_The task:_ Search the data below for the word "KEYS" and copy each line that holds it.

____________

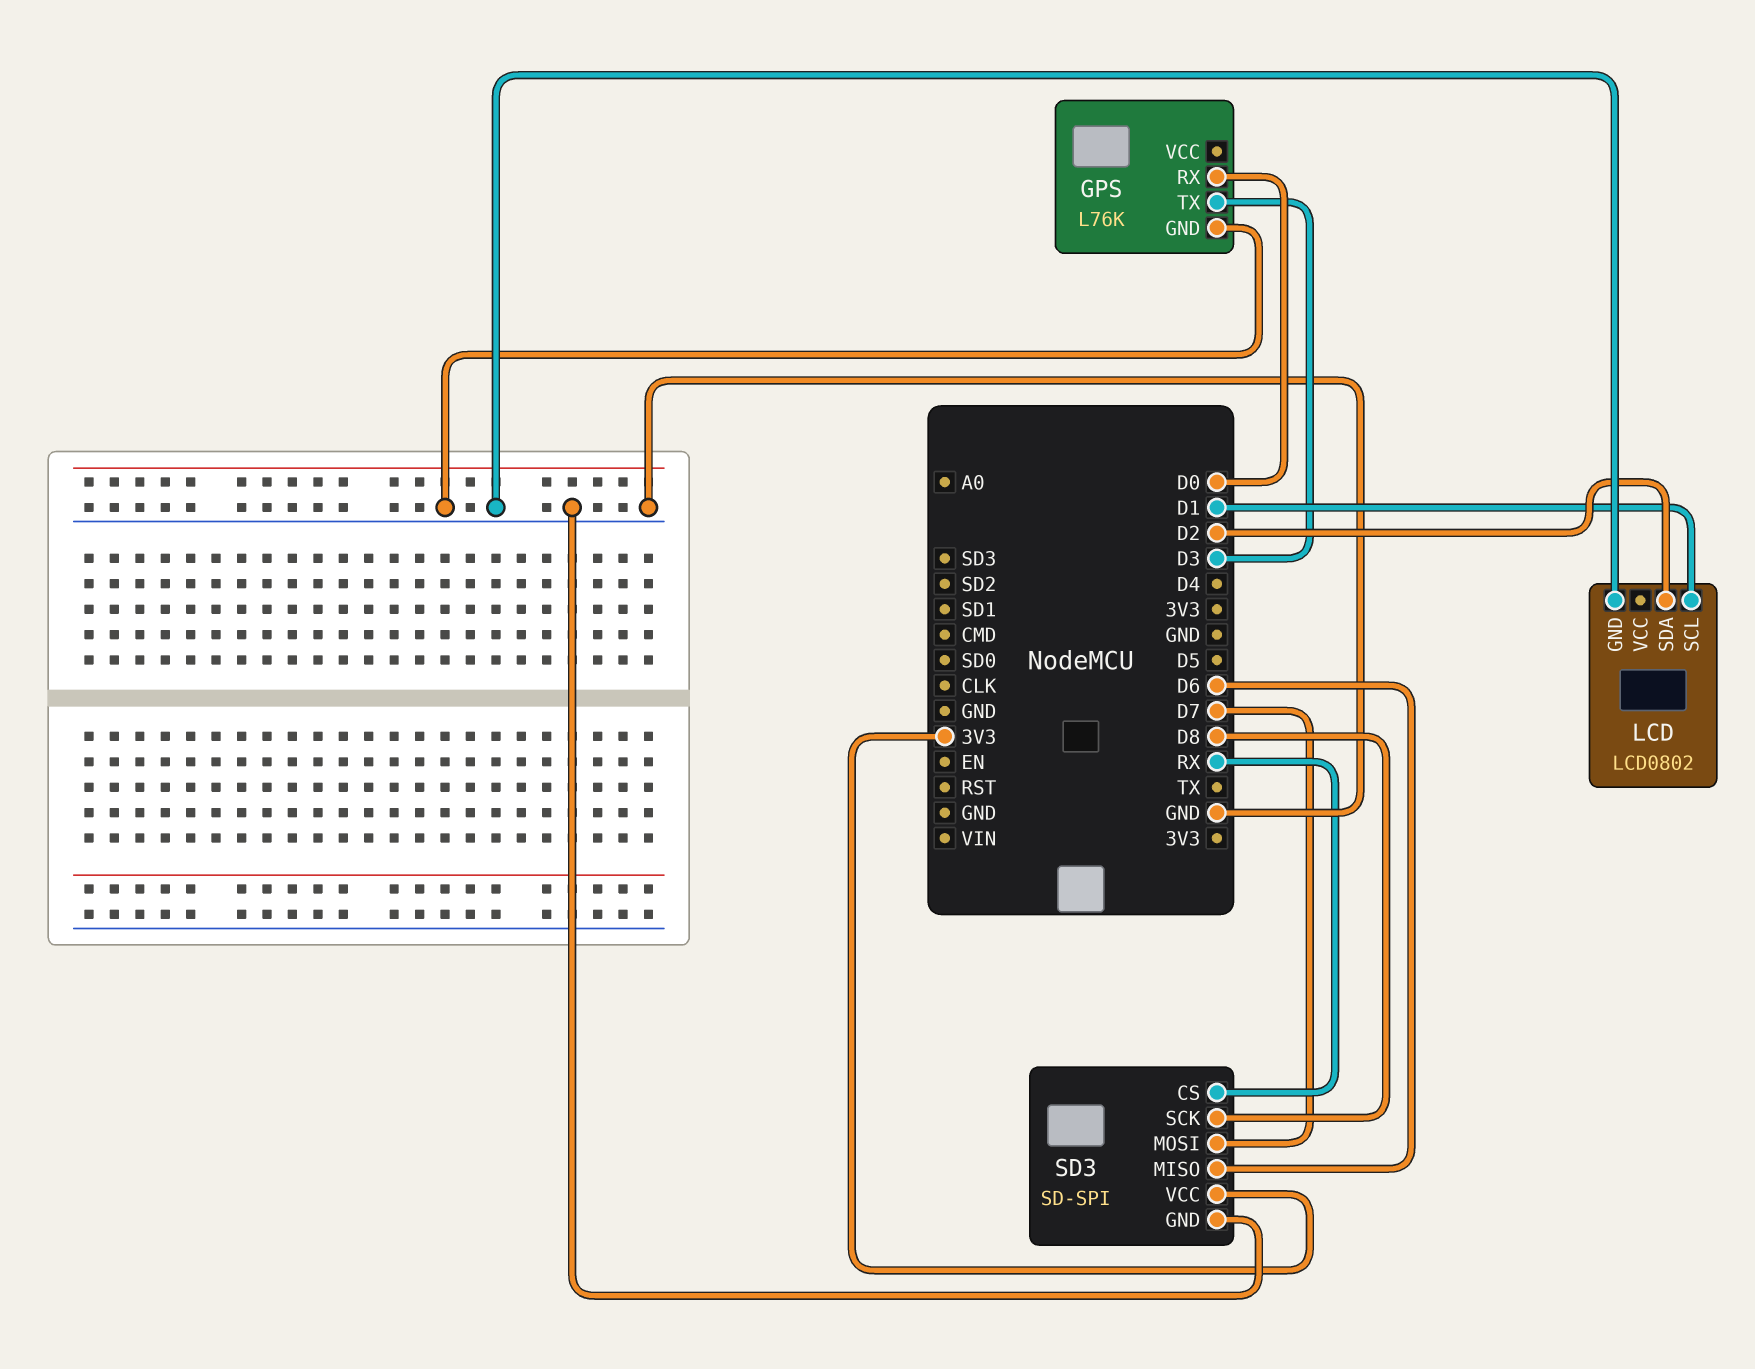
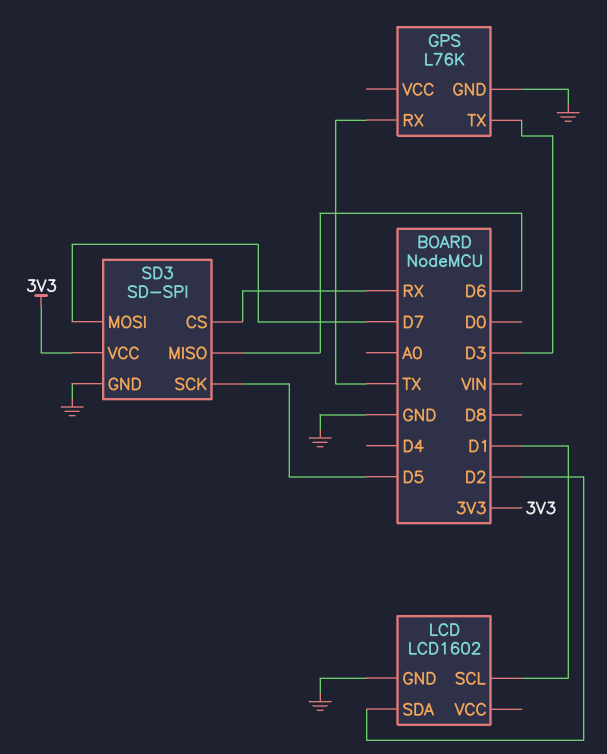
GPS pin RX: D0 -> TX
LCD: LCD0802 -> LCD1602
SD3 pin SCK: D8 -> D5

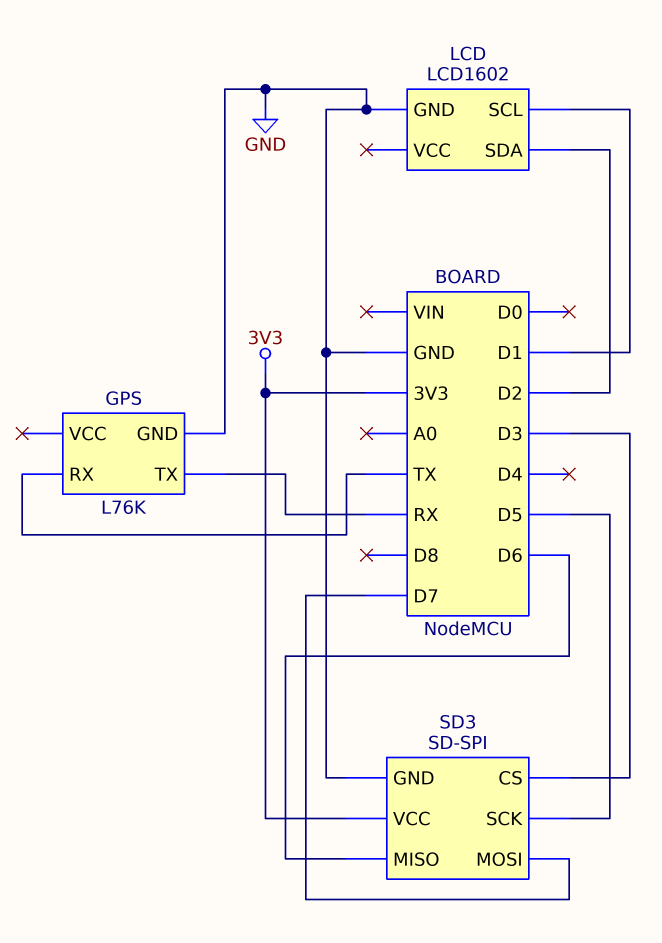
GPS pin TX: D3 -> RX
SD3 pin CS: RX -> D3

____________

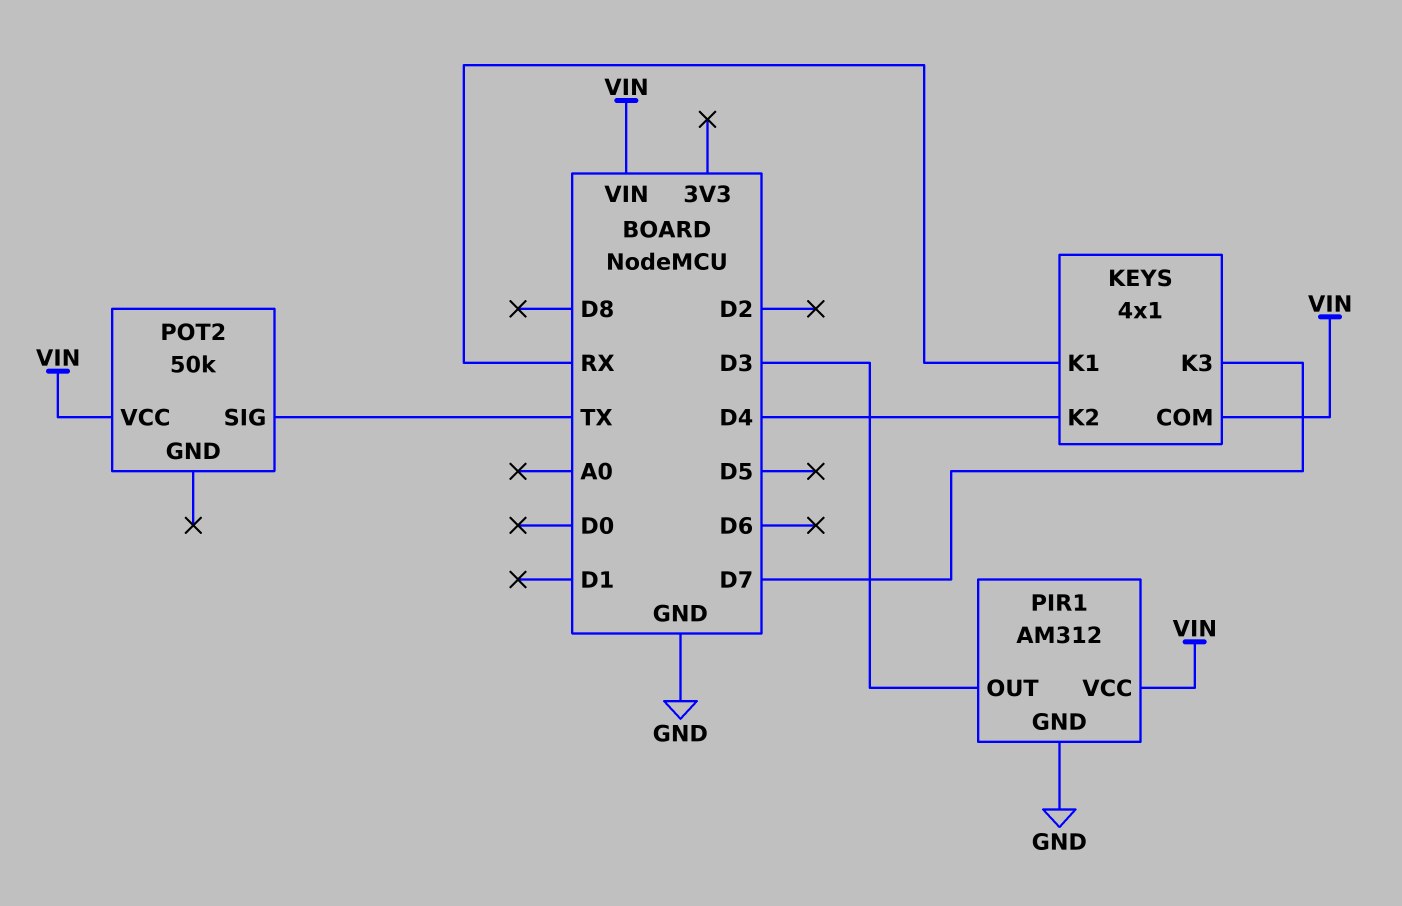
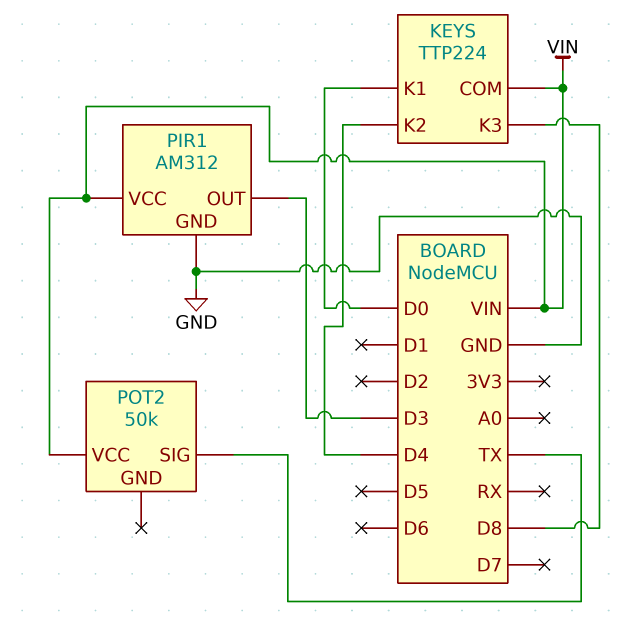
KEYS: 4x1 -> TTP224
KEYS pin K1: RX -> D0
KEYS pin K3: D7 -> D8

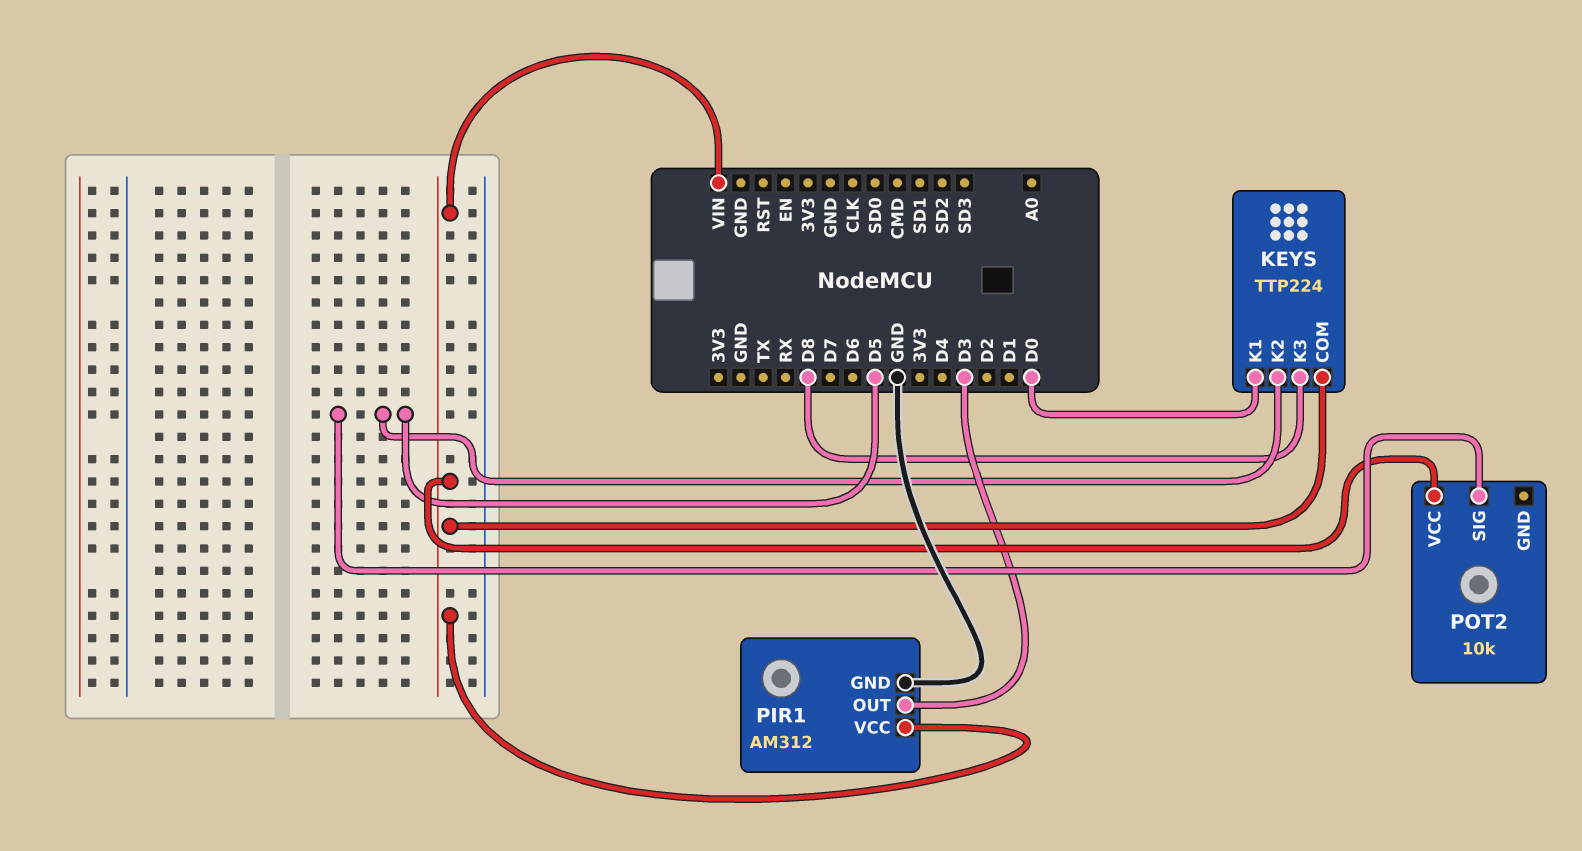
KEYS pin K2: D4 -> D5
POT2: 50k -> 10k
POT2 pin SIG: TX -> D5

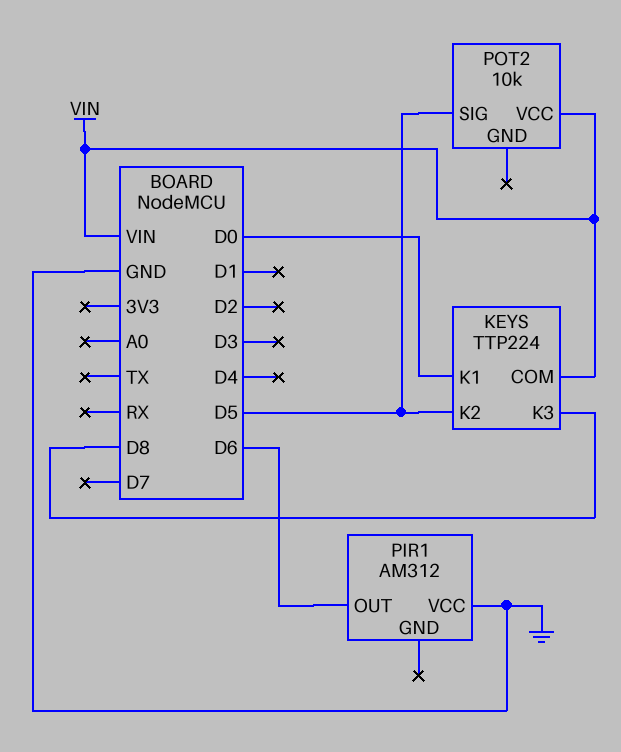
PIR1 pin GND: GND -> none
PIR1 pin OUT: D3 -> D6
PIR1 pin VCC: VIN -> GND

____________

_Exercise response:_
KEYS: 4x1 -> TTP224
KEYS pin K1: RX -> D0
KEYS pin K3: D7 -> D8
KEYS pin K2: D4 -> D5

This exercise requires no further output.